### Exercise
Every line from the one containing "pink brick F6:F7" to the one containing "none -> brown brick F11:G11 level 1" in the records below, both included, must be set down exactly, and no other line.

Data items
- - - -

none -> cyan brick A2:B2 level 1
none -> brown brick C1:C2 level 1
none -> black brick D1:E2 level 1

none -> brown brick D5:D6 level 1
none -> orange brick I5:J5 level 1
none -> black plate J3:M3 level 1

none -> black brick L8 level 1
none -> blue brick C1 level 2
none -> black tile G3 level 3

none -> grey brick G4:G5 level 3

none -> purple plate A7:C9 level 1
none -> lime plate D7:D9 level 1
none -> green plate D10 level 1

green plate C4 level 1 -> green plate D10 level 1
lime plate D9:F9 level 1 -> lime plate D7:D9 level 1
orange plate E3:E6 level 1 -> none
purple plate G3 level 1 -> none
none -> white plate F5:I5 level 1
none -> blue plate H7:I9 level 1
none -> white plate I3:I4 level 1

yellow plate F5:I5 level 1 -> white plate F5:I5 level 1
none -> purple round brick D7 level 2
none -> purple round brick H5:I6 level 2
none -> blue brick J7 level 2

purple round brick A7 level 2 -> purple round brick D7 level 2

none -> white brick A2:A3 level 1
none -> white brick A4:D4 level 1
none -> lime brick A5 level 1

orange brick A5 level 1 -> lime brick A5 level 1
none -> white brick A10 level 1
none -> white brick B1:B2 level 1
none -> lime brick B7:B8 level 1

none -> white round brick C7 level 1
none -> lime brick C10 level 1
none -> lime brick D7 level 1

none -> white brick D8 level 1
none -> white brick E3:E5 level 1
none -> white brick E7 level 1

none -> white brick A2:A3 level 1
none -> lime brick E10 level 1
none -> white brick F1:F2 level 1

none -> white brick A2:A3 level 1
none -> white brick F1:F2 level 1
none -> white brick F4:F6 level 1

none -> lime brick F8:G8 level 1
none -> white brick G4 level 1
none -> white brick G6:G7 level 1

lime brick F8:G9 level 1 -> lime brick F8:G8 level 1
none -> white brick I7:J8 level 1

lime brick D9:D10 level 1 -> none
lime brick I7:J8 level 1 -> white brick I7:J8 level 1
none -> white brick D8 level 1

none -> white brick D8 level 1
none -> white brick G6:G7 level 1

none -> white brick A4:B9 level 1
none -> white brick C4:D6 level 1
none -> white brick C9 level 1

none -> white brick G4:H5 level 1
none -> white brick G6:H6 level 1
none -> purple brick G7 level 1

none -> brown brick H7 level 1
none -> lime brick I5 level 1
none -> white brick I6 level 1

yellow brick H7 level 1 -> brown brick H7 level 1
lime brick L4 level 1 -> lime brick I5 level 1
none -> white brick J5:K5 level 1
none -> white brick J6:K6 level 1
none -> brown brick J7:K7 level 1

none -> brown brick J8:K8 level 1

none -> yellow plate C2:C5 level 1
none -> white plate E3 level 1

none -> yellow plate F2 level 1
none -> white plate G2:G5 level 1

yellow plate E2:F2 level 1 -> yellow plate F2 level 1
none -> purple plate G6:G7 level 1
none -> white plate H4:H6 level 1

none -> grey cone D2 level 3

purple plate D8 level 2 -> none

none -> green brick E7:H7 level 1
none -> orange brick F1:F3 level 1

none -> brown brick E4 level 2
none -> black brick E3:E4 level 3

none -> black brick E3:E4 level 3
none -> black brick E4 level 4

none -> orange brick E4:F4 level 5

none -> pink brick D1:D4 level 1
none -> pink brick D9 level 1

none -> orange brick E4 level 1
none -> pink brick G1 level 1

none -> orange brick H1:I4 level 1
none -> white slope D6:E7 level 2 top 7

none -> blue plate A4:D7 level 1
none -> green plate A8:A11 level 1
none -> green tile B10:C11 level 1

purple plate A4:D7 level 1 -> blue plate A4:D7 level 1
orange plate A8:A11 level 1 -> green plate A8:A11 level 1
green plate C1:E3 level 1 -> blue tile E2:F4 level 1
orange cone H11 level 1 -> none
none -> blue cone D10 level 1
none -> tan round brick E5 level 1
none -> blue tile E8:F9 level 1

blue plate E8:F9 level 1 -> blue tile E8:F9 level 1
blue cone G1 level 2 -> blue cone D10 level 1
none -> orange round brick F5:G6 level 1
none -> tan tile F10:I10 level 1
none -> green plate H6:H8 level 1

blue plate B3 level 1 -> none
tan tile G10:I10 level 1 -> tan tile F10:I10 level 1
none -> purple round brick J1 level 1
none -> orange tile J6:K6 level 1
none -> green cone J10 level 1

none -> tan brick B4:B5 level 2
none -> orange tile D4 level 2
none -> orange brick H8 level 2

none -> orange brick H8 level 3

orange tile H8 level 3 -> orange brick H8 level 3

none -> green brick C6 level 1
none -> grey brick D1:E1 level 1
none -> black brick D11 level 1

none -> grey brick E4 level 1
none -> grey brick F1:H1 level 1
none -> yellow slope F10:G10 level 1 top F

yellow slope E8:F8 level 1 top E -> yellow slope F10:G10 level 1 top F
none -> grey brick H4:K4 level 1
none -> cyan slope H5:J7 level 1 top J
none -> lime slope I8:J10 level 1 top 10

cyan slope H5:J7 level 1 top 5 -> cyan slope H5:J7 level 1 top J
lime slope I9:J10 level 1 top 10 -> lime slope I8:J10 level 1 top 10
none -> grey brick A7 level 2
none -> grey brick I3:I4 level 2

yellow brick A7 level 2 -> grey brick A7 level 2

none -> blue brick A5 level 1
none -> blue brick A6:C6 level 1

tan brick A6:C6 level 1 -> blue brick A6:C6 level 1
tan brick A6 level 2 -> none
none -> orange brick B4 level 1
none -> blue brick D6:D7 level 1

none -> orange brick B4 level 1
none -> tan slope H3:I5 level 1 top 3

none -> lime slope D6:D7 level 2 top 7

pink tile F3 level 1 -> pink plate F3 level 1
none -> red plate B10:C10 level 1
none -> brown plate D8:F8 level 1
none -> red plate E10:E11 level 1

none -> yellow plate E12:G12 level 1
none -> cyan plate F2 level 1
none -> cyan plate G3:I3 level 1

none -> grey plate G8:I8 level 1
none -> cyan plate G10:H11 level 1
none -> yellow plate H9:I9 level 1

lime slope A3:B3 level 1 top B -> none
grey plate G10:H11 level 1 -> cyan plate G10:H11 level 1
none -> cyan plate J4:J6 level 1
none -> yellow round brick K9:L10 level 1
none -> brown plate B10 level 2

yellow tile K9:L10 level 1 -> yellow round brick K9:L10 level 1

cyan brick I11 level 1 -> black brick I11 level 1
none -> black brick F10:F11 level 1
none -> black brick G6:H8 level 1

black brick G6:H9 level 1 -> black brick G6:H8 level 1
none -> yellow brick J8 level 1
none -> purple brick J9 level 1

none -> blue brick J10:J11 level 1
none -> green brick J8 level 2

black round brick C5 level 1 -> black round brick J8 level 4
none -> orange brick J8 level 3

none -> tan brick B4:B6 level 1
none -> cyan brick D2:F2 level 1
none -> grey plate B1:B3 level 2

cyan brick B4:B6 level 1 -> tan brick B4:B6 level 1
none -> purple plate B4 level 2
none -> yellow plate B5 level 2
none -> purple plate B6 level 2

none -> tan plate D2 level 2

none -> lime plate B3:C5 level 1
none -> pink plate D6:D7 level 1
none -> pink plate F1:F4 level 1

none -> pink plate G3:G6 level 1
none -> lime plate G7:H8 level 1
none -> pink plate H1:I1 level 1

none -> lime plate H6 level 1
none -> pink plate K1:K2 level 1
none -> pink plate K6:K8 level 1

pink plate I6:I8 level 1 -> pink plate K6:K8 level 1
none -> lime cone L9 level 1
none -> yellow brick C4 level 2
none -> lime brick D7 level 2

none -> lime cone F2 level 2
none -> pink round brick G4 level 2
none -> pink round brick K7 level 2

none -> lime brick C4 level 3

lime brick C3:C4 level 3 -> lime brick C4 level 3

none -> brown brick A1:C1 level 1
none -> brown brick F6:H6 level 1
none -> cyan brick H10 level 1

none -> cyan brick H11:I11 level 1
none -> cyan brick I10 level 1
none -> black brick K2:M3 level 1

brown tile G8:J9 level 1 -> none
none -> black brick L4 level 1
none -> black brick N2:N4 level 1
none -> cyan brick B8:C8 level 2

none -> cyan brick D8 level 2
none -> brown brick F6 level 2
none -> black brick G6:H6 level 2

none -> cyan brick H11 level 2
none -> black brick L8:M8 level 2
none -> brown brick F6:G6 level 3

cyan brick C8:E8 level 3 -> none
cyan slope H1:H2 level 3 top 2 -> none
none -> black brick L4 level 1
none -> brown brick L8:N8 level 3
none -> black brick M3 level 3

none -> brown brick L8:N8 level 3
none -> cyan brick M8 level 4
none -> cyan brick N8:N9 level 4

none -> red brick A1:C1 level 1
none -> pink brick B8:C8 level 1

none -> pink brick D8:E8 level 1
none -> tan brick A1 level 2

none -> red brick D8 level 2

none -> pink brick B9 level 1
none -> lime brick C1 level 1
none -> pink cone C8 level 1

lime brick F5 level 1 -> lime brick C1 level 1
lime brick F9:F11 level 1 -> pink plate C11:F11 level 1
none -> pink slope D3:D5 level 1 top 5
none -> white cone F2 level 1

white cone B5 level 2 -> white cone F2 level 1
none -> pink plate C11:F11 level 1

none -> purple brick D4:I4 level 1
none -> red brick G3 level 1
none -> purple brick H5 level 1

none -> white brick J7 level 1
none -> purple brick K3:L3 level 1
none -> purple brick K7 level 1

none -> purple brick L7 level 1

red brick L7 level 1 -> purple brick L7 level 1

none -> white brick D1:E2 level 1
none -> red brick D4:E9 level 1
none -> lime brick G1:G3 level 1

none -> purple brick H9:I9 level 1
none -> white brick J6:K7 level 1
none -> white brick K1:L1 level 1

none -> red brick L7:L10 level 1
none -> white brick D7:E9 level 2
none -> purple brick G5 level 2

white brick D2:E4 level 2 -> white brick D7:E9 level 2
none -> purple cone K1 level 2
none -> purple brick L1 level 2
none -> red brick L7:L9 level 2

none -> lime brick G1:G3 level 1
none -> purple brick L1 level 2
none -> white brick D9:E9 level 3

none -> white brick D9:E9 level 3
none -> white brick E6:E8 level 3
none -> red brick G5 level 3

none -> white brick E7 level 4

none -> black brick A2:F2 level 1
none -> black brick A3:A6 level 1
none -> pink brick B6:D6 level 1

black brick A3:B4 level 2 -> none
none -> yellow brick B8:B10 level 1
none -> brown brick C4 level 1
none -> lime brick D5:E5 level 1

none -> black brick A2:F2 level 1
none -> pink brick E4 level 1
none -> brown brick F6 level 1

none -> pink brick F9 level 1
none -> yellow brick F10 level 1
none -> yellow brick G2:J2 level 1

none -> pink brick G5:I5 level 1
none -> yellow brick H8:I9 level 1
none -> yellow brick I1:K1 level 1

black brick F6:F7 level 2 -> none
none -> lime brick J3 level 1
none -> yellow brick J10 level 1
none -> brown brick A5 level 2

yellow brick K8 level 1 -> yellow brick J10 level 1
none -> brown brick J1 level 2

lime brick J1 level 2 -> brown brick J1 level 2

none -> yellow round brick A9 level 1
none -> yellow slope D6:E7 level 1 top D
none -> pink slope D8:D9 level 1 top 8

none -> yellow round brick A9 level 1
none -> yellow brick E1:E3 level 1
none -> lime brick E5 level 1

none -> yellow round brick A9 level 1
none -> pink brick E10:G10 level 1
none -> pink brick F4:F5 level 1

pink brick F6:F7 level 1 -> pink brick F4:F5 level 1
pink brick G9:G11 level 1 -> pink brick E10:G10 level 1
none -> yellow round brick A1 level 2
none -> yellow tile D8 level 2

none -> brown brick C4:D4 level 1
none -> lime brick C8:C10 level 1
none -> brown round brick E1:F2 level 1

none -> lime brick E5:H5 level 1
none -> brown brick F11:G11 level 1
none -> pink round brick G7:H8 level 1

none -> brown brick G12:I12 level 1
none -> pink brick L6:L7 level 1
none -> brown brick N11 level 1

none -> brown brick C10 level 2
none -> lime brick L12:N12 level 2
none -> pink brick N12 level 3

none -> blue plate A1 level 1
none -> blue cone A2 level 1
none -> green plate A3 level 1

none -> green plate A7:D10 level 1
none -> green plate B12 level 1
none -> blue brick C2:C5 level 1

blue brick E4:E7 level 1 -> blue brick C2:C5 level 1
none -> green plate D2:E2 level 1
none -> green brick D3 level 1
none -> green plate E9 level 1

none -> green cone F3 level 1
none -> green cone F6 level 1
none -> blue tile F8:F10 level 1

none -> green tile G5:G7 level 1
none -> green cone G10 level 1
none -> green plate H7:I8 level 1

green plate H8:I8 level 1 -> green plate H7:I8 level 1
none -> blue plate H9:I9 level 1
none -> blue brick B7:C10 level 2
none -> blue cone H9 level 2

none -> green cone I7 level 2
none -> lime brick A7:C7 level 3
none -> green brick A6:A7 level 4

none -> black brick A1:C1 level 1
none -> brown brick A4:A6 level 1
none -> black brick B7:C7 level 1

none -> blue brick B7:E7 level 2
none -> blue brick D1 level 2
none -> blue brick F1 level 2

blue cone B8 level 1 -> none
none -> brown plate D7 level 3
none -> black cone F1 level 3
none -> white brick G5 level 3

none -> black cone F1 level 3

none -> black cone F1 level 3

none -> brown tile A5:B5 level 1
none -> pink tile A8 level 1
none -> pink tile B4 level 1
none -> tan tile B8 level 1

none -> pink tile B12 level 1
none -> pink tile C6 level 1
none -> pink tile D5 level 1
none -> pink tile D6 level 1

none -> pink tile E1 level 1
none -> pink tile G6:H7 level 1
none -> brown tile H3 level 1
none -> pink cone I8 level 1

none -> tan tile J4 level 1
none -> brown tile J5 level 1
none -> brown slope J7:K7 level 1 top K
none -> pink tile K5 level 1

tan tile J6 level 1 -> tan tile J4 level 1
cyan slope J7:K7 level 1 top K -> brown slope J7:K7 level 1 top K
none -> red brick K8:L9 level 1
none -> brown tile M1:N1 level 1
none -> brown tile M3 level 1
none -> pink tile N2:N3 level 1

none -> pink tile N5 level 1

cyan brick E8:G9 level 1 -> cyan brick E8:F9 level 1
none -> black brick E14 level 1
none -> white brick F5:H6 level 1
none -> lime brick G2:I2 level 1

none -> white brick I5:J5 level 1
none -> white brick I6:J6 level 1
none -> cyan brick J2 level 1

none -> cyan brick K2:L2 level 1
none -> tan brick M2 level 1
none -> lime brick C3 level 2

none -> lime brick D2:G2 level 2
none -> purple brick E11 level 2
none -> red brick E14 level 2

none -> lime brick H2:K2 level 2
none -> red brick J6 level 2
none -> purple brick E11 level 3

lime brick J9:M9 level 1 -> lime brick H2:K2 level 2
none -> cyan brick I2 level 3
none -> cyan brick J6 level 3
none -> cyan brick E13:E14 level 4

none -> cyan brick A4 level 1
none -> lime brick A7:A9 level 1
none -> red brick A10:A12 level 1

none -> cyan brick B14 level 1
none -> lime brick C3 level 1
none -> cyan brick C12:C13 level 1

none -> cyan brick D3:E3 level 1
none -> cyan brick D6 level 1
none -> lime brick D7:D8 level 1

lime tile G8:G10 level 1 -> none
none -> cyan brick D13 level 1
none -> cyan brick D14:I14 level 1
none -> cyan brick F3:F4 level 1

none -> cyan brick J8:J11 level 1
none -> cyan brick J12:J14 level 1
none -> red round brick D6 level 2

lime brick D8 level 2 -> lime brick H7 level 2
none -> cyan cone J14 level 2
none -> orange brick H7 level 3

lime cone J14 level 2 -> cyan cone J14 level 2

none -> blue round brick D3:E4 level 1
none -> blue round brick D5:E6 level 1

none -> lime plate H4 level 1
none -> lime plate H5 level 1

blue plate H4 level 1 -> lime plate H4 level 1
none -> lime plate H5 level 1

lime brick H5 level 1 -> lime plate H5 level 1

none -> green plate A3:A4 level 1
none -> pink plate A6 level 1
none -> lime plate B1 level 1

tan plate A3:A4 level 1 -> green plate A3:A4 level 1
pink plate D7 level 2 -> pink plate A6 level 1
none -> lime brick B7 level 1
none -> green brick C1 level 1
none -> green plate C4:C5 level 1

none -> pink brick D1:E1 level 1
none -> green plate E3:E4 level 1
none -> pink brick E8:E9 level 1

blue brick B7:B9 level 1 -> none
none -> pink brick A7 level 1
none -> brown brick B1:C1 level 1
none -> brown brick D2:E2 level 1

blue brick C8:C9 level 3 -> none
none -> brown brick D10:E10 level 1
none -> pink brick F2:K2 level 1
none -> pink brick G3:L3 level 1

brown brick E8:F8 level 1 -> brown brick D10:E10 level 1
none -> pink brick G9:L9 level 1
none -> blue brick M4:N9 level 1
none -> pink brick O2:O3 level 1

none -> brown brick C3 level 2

- - - -

### Completed exercise
pink brick F6:F7 level 1 -> pink brick F4:F5 level 1
pink brick G9:G11 level 1 -> pink brick E10:G10 level 1
none -> yellow round brick A1 level 2
none -> yellow tile D8 level 2

none -> brown brick C4:D4 level 1
none -> lime brick C8:C10 level 1
none -> brown round brick E1:F2 level 1

none -> lime brick E5:H5 level 1
none -> brown brick F11:G11 level 1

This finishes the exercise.